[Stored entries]
---
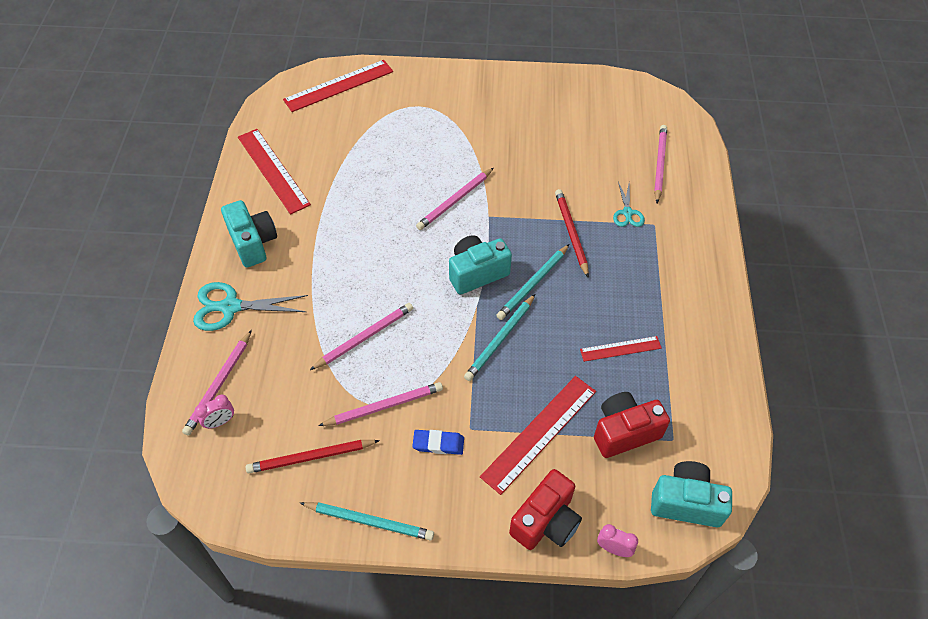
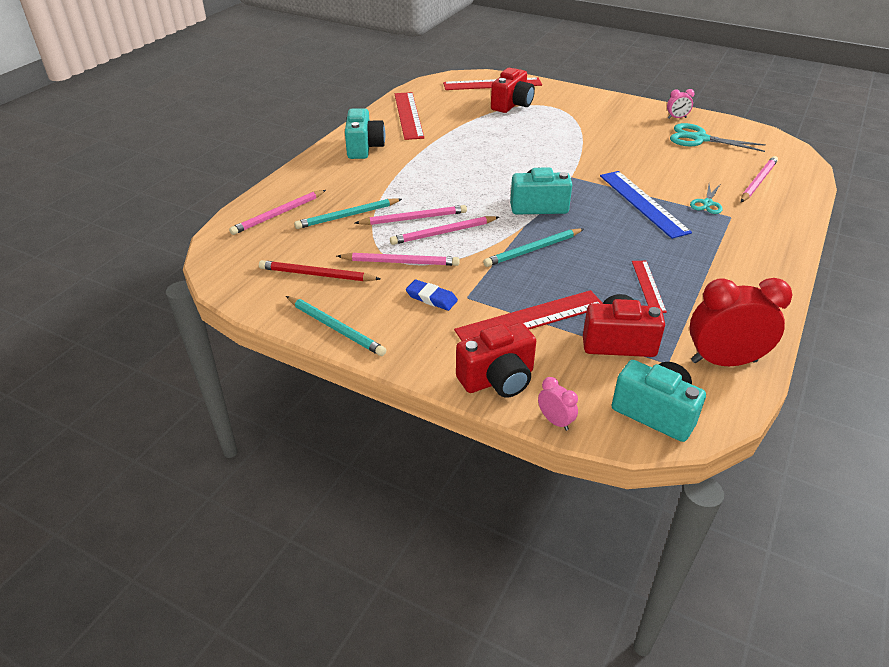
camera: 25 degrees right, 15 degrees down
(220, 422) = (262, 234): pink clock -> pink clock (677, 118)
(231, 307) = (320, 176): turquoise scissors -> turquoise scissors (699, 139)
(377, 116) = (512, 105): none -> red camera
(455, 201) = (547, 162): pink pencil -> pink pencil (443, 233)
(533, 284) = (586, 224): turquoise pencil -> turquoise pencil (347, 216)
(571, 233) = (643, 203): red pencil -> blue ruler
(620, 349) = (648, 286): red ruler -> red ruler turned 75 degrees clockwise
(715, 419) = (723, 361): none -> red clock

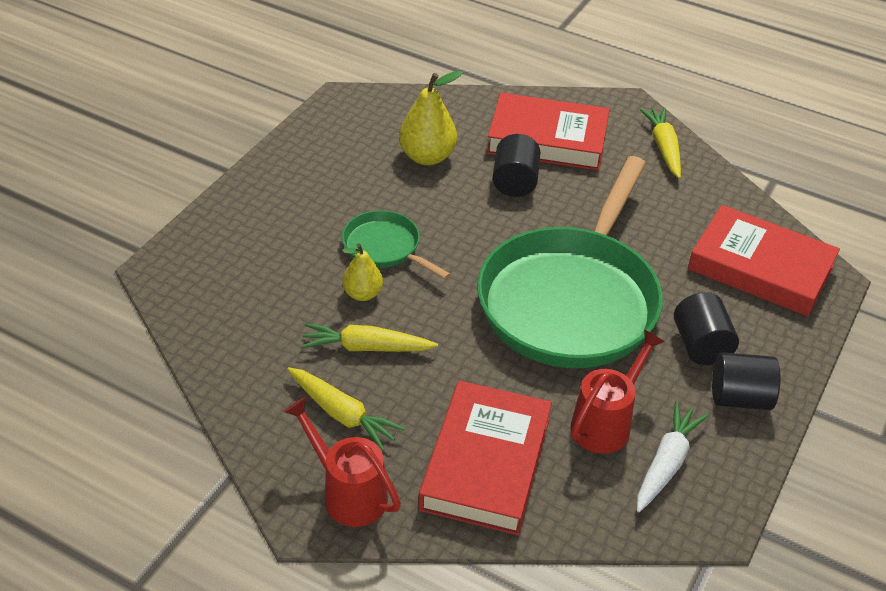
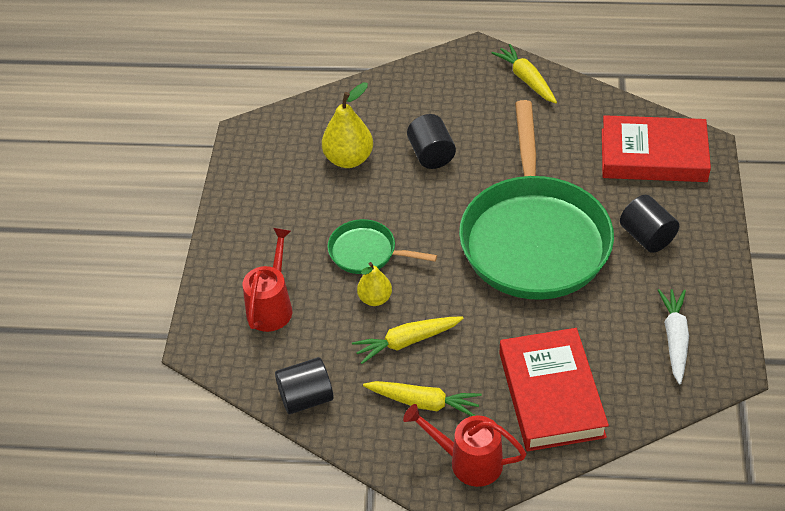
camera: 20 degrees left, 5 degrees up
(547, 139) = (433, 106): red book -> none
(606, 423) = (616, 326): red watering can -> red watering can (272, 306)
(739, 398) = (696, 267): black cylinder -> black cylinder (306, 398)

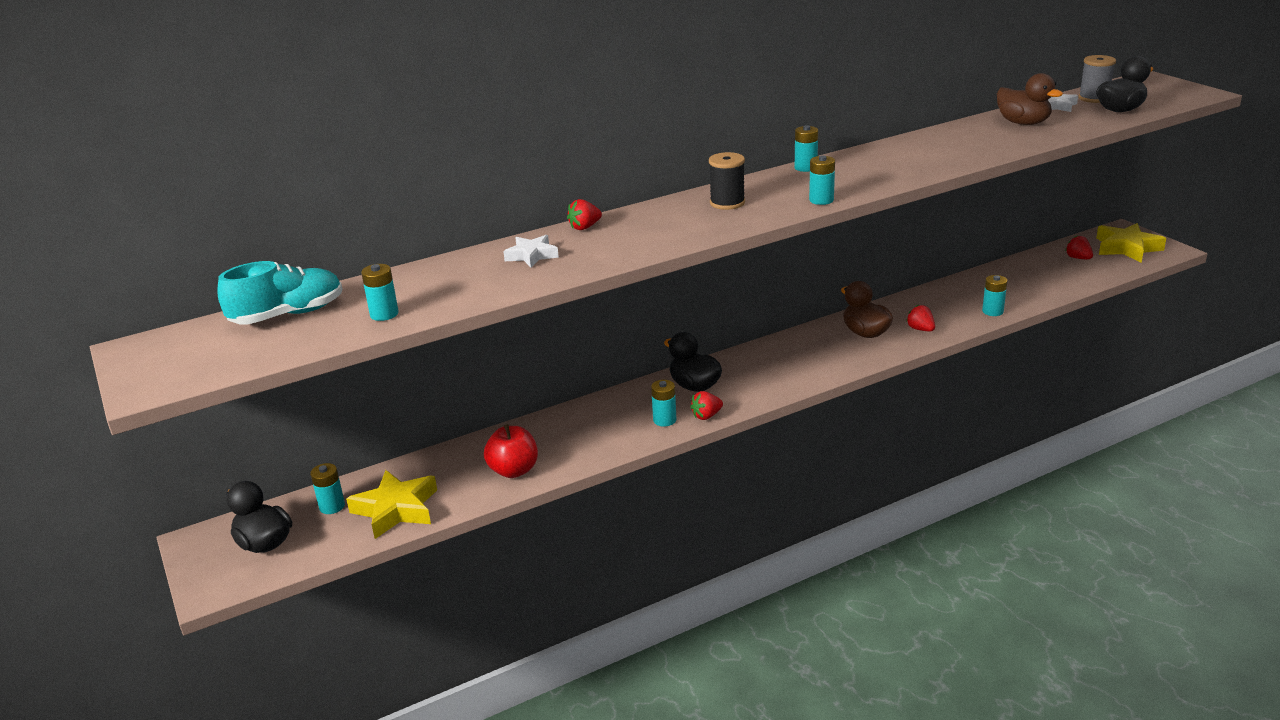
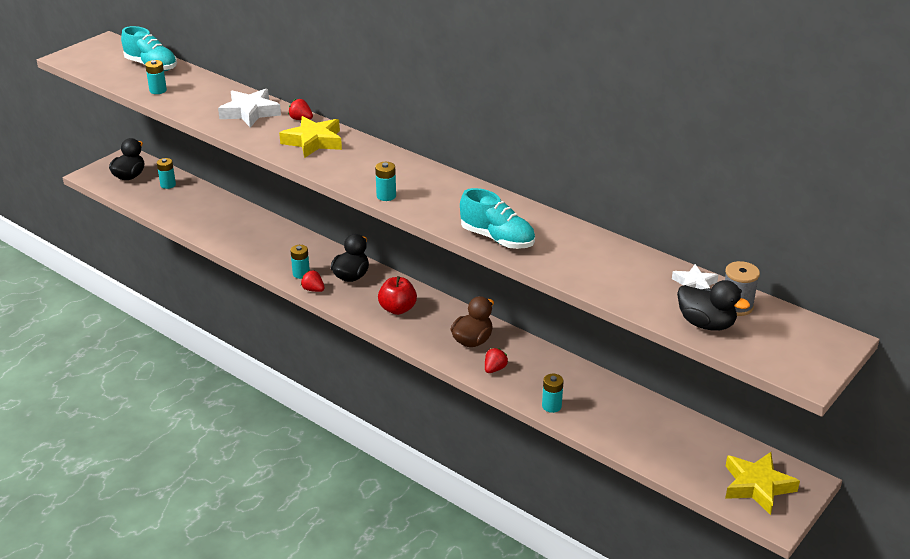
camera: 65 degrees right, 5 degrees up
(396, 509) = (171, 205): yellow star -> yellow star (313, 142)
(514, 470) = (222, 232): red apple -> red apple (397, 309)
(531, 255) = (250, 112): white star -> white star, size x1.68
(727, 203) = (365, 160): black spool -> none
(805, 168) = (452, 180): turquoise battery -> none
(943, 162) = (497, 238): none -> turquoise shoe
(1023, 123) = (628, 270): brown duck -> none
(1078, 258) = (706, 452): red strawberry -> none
---
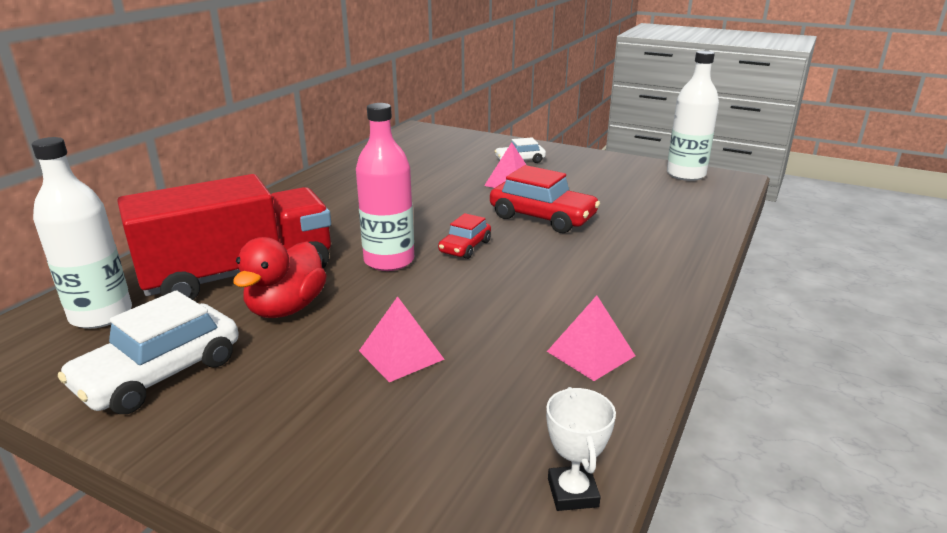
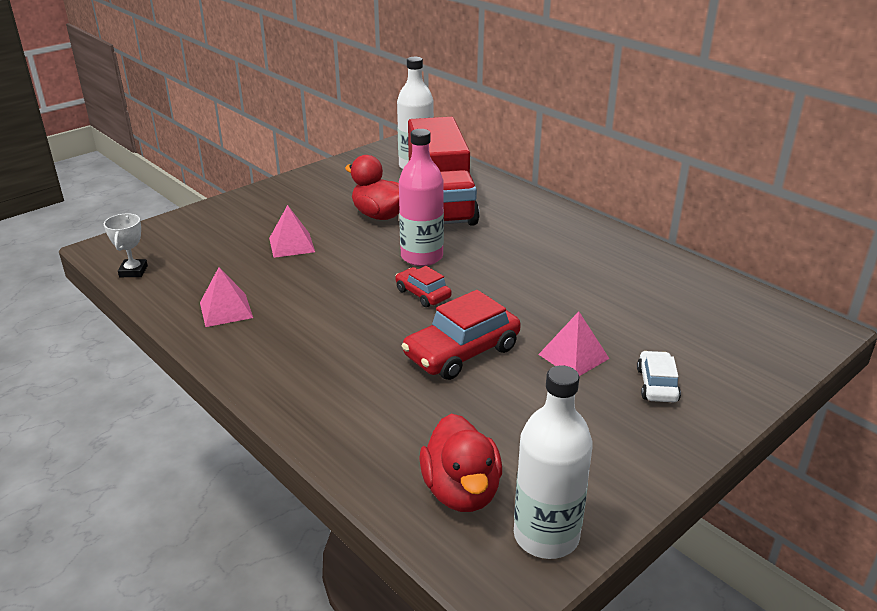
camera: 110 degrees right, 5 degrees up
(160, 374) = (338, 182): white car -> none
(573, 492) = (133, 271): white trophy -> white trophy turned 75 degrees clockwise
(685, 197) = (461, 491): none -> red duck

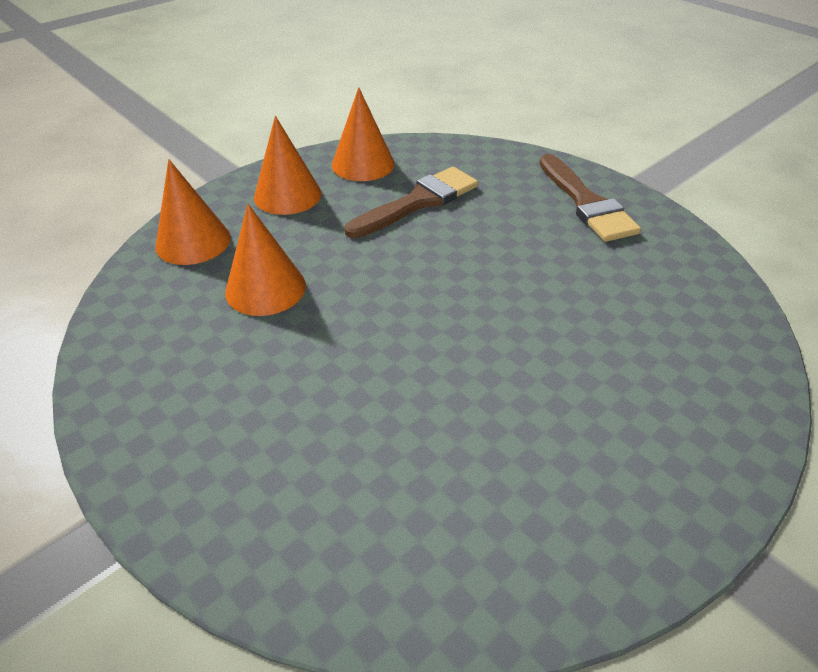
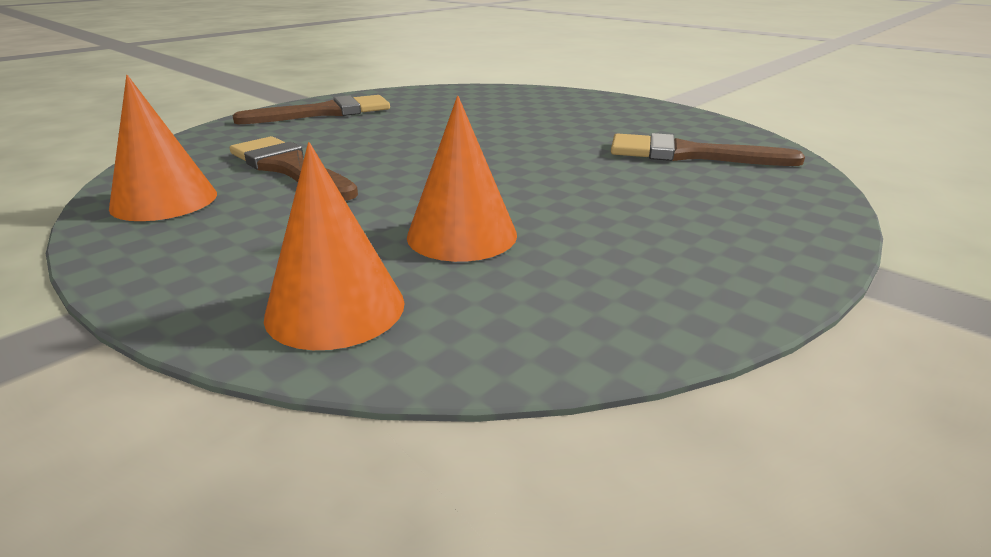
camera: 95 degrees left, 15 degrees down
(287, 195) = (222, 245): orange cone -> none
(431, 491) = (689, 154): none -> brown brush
---
## WHAT YOU SHOULD DO
Read the lines above. Gather those in which the string "turquoise" is found.

## EXERCISE RESPONSE
(231, 307) = (320, 176): turquoise scissors -> turquoise scissors (699, 139)
(533, 284) = (586, 224): turquoise pencil -> turquoise pencil (347, 216)
(805, 168) = (452, 180): turquoise battery -> none
(943, 162) = (497, 238): none -> turquoise shoe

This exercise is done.